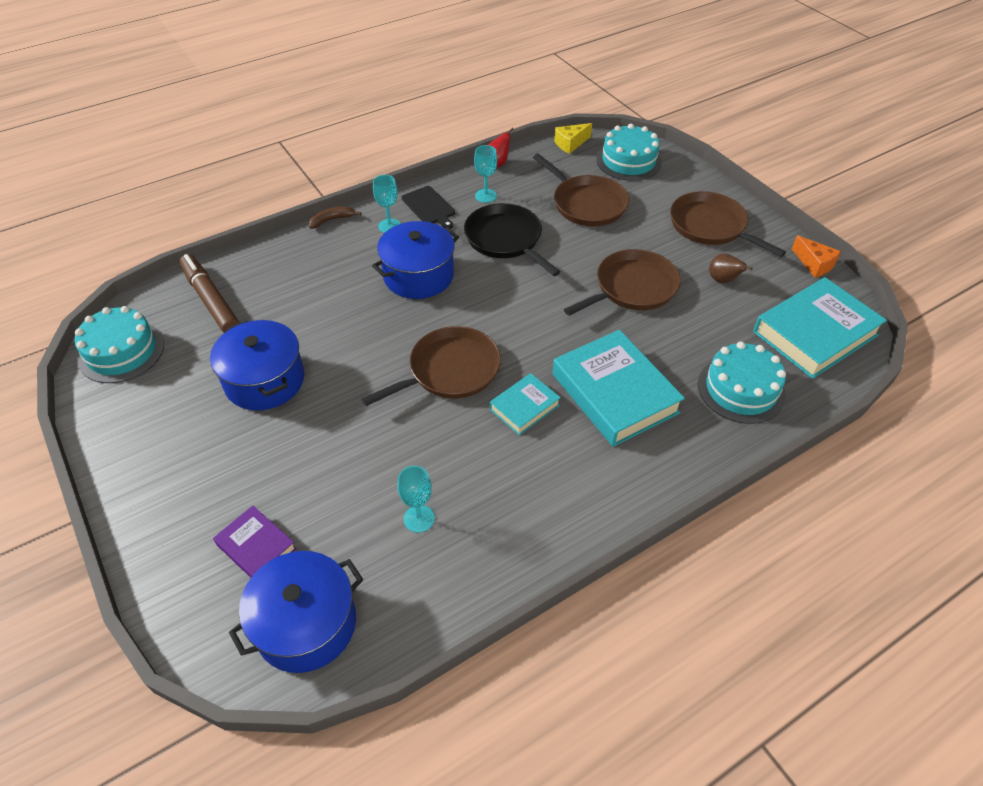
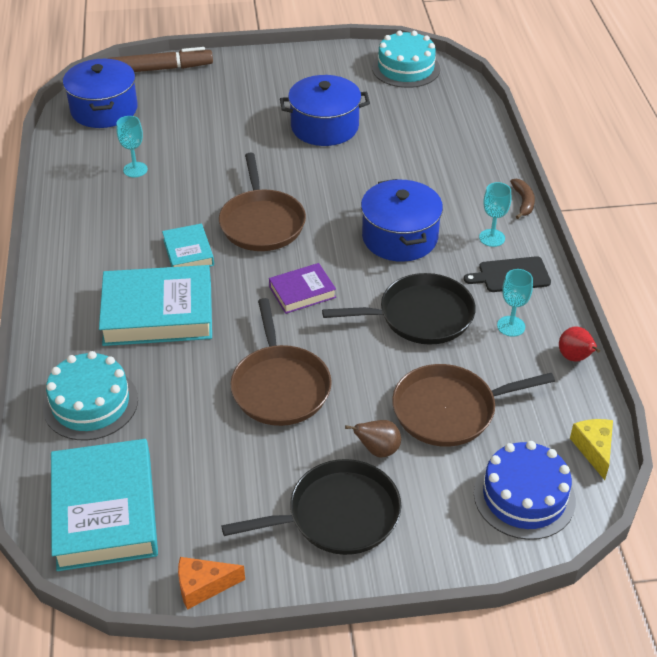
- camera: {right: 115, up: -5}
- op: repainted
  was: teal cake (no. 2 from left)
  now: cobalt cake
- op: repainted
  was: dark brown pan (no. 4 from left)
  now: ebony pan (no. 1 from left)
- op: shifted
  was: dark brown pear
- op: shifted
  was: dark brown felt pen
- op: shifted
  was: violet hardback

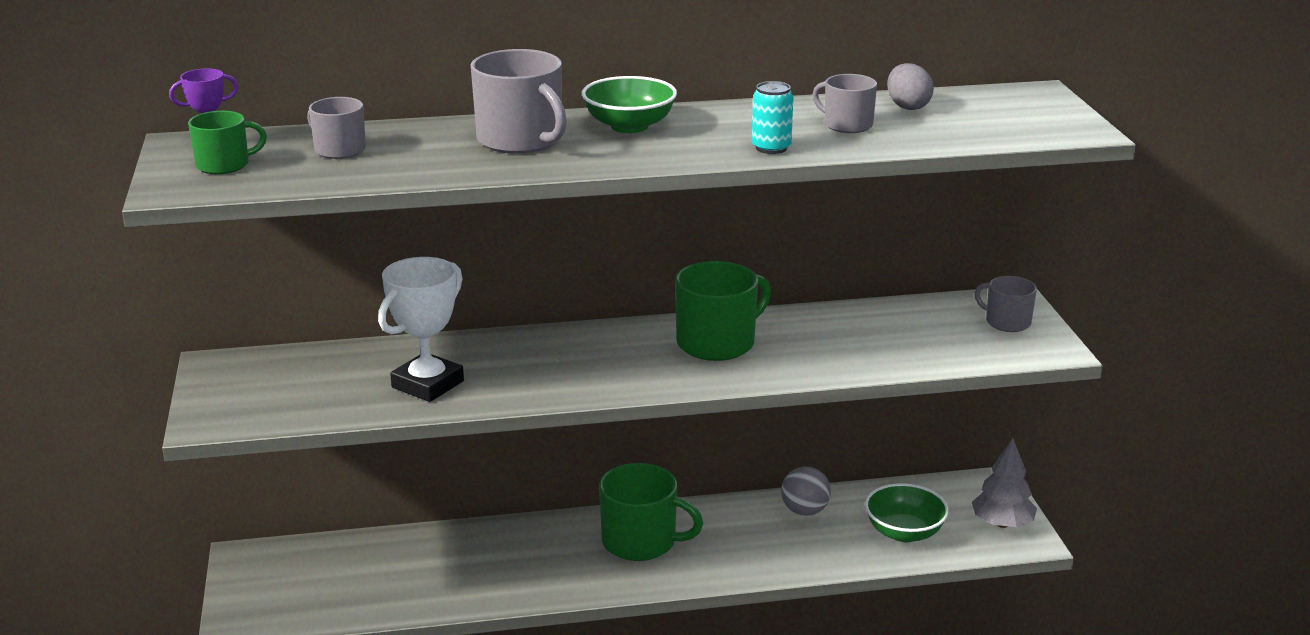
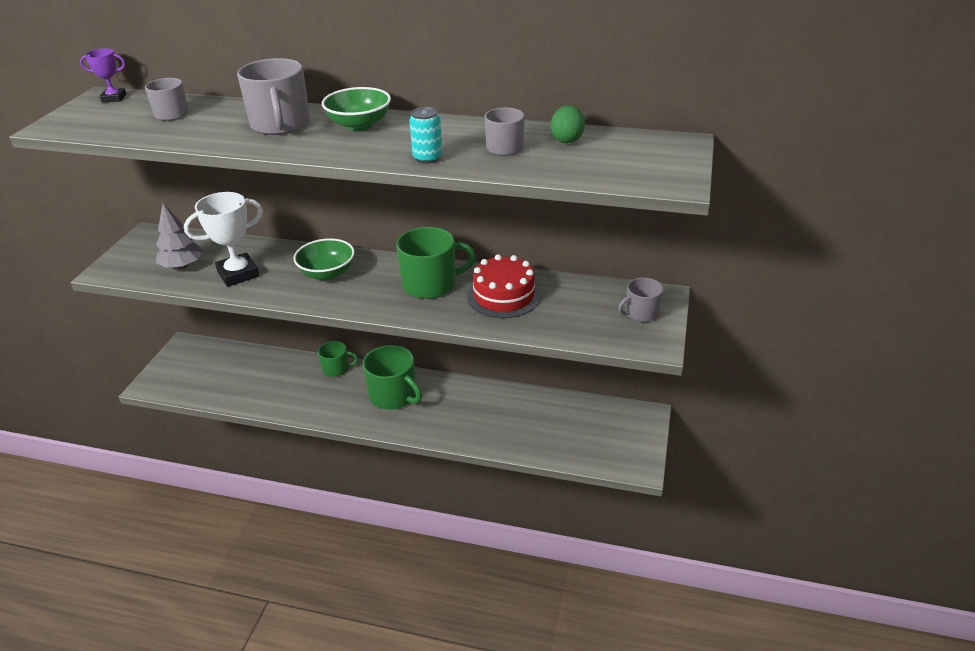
- camera: {right: 25, up: 10}
- op: repainted
  was: ash-grey egg shape
  now: emerald egg shape
- op: shifted
  was: emerald tea mug (no. 1 from left)
- op: rotated
  was: ash-grey tea mug (no. 4 from left)
  clockwise: -90
- op: shifted
  was: ash-grey toy tree
- op: gone
  was: ash-grey play ball
- op: shifted
  was: emerald serving bowl (no. 2 from left in the first image)
  now: emerald serving bowl (no. 1 from left)
- op: new
  now: scarlet cake

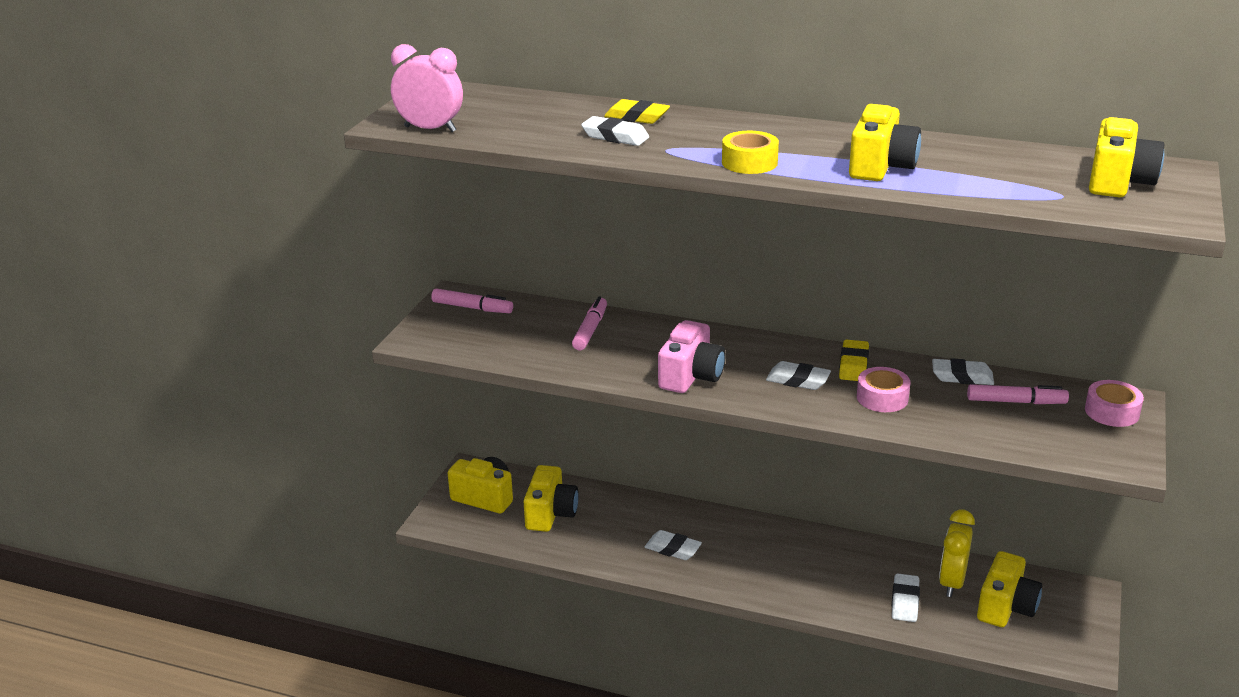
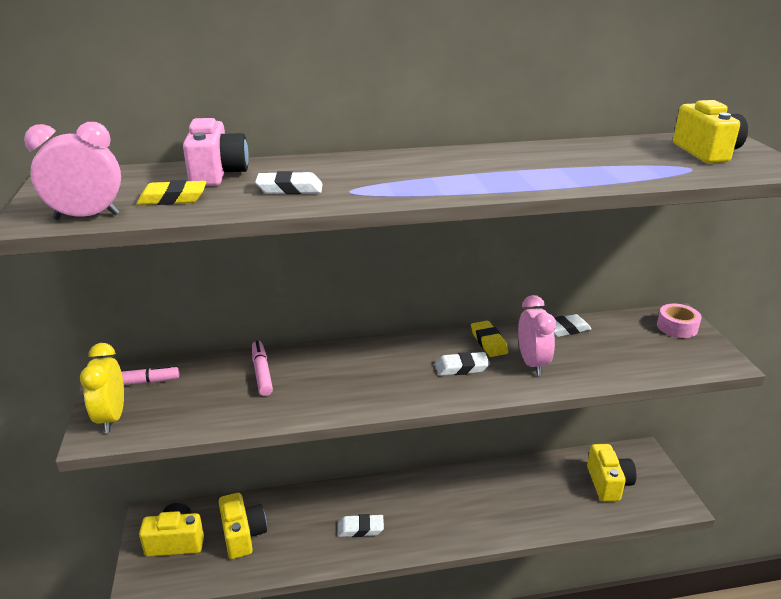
- camera: {right: -30, up: 0}
- op: shifted
  was: golden pencil eraser (no. 1 from left)
- op: gone
  was: golden compact camera (no. 3 from left)
- op: gone
  was: golden roll of tape
- op: shifted
  was: pink compact camera
- op: swapped
  was: pink roll of tape (no. 1 from left)
  now: pink bedside clock (no. 2 from left)
- op: gone
  was: pink felt pen (no. 3 from left)
- op: shifted
  was: golden bedside clock
- op: gone
  was: white pencil eraser (no. 4 from left)

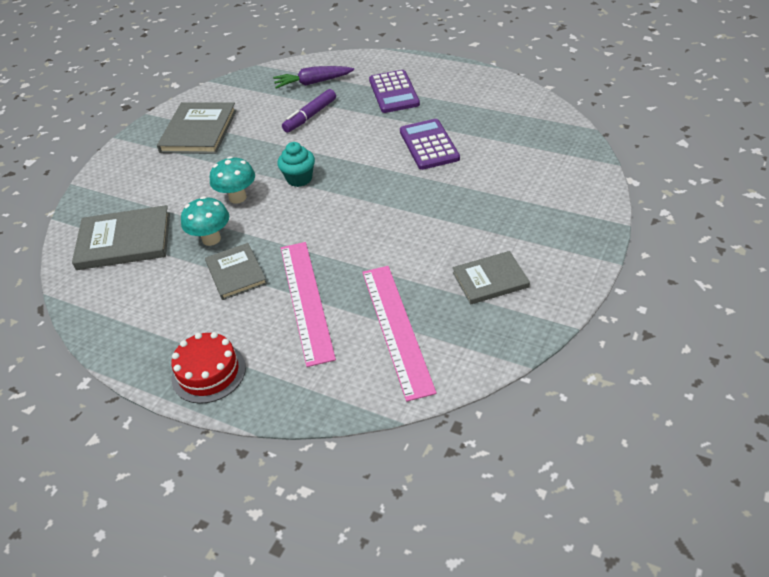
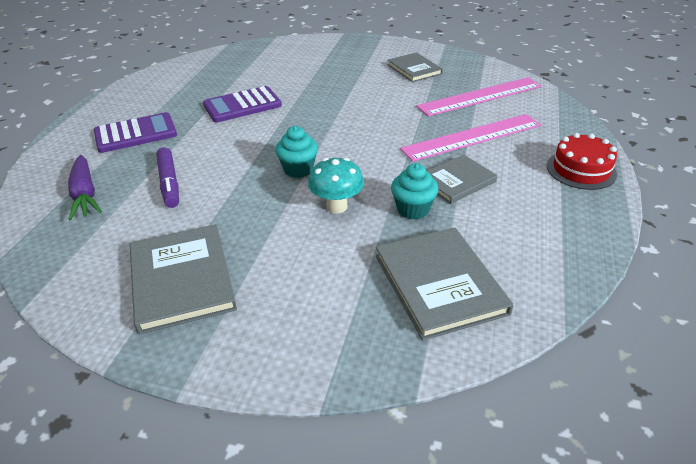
- camera: {right: -105, up: -5}
- op: rotated
  was: violet felt pen
  clockwise: 45
- op: rotated
  was: ash-grey hardback (no. 2 from left in the first image)
  clockwise: 75
- op: swapped
  was: teal fungus (no. 1 from left)
  now: teal fairy cake (no. 2 from left)

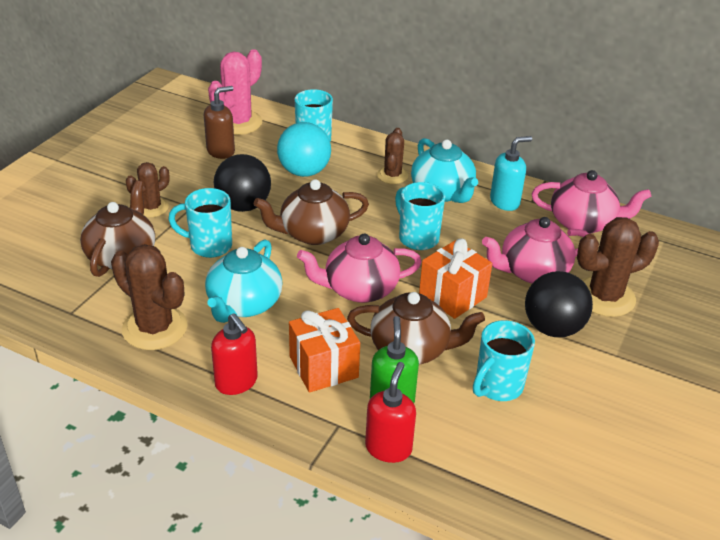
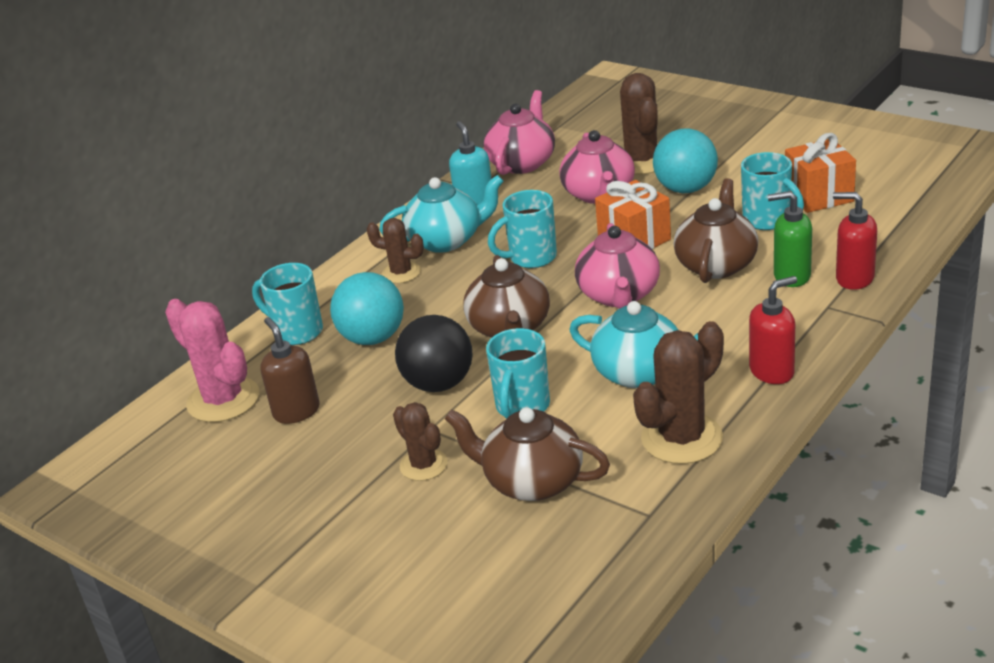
- camera: {right: -75, up: -5}
- op: repainted
  was: ebony play ball (no. 2 from left)
  now: teal play ball (no. 2 from left)
- op: shifted
  was: orange present (no. 1 from left in the first image)
  now: orange present (no. 2 from left)

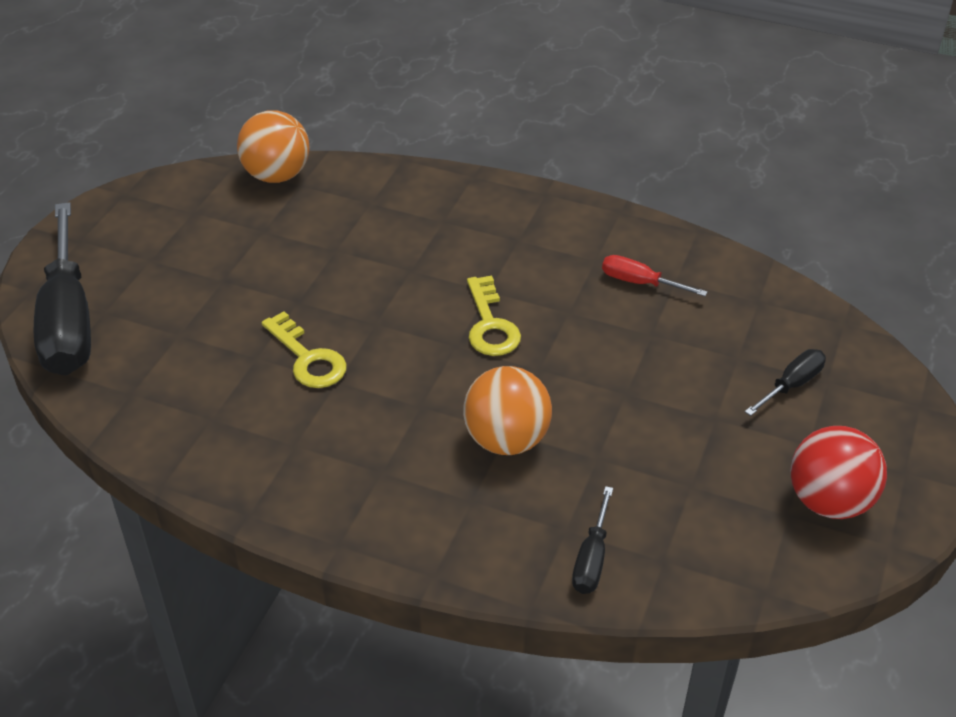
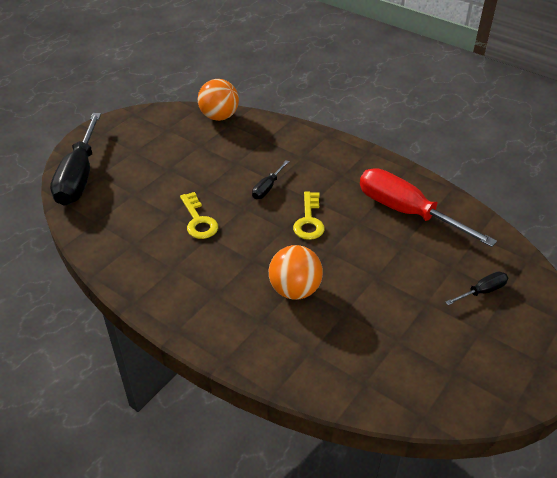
- camera: {right: 15, up: 0}
- op: scaled
  was: scarlet screwdriver
  ratio: 2.23
- op: gone
  was: scarlet play ball
- op: shifted
  was: ebony screwdriver (no. 2 from left)

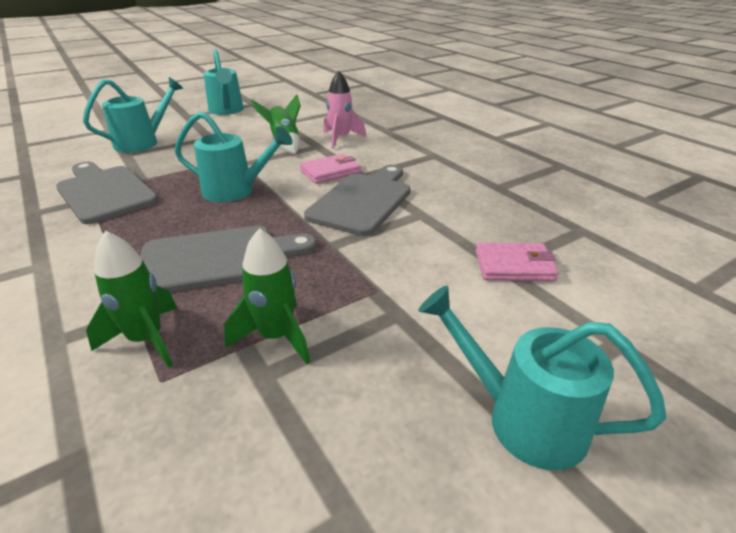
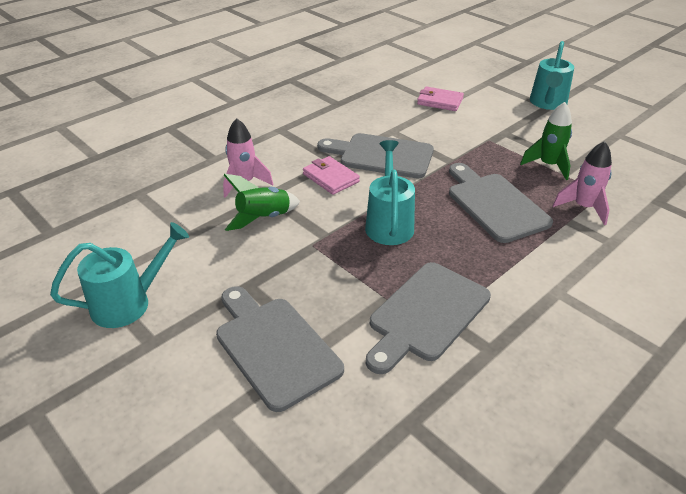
- camera: {right: -100, up: 5}
- op: swapped
  was: teal sprinkling can (no. 1 from left)
  now: ash-grey cutting board (no. 1 from left)
- op: repainted
  was: emerald spaceship (no. 1 from left)
  now: pink spaceship (no. 2 from left)
- op: rotated
  was: pink wallet (no. 2 from left)
  clockwise: -60

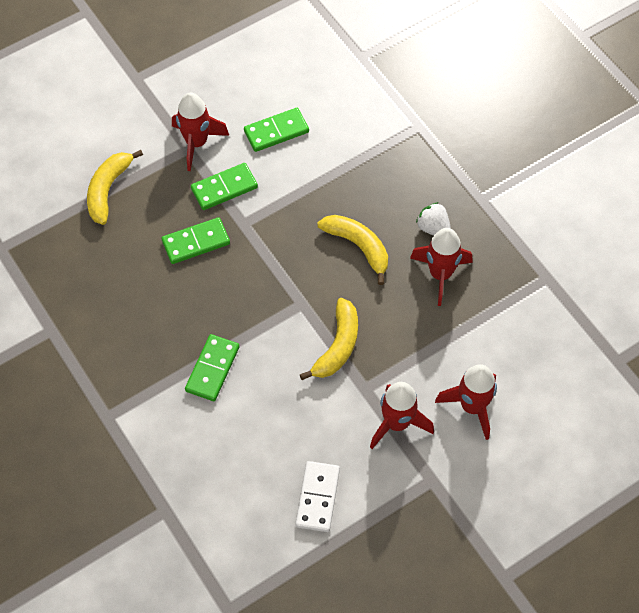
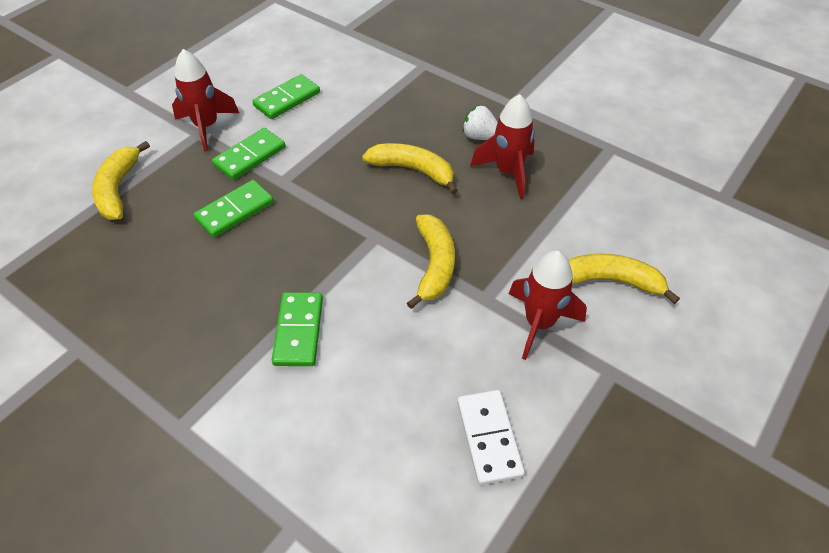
- camera: {right: -20, up: -10}
- op: swapped
  was: scarlet spaceship (no. 4 from left)
  now: golden toy banana (no. 4 from left)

**Task details:** Output the data exactly as it is, with the pictures dropped.

**Expected output:**
- camera: {right: 115, up: -5}
- op: repainted
  was: teal cake (no. 2 from left)
  now: cobalt cake
- op: repainted
  was: dark brown pan (no. 4 from left)
  now: ebony pan (no. 1 from left)
- op: shifted
  was: dark brown pear
- op: shifted
  was: dark brown felt pen
- op: shifted
  was: violet hardback

- camera: {right: 25, up: 10}
- op: repainted
  was: ash-grey egg shape
  now: emerald egg shape
- op: shifted
  was: emerald tea mug (no. 1 from left)
- op: rotated
  was: ash-grey tea mug (no. 4 from left)
  clockwise: -90
- op: shifted
  was: ash-grey toy tree
- op: gone
  was: ash-grey play ball
- op: shifted
  was: emerald serving bowl (no. 2 from left in the first image)
  now: emerald serving bowl (no. 1 from left)
- op: new
  now: scarlet cake

- camera: {right: -30, up: 0}
- op: shifted
  was: golden pencil eraser (no. 1 from left)
- op: gone
  was: golden compact camera (no. 3 from left)
- op: gone
  was: golden roll of tape
- op: shifted
  was: pink compact camera
- op: swapped
  was: pink roll of tape (no. 1 from left)
  now: pink bedside clock (no. 2 from left)
- op: gone
  was: pink felt pen (no. 3 from left)
- op: shifted
  was: golden bedside clock
- op: gone
  was: white pencil eraser (no. 4 from left)

- camera: {right: -105, up: -5}
- op: rotated
  was: violet felt pen
  clockwise: 45
- op: rotated
  was: ash-grey hardback (no. 2 from left in the first image)
  clockwise: 75
- op: swapped
  was: teal fungus (no. 1 from left)
  now: teal fairy cake (no. 2 from left)

- camera: {right: -75, up: -5}
- op: repainted
  was: ebony play ball (no. 2 from left)
  now: teal play ball (no. 2 from left)
- op: shifted
  was: orange present (no. 1 from left in the first image)
  now: orange present (no. 2 from left)

- camera: {right: 15, up: 0}
- op: scaled
  was: scarlet screwdriver
  ratio: 2.23
- op: gone
  was: scarlet play ball
- op: shifted
  was: ebony screwdriver (no. 2 from left)

- camera: {right: -100, up: 5}
- op: swapped
  was: teal sprinkling can (no. 1 from left)
  now: ash-grey cutting board (no. 1 from left)
- op: repainted
  was: emerald spaceship (no. 1 from left)
  now: pink spaceship (no. 2 from left)
- op: rotated
  was: pink wallet (no. 2 from left)
  clockwise: -60

- camera: {right: -20, up: -10}
- op: swapped
  was: scarlet spaceship (no. 4 from left)
  now: golden toy banana (no. 4 from left)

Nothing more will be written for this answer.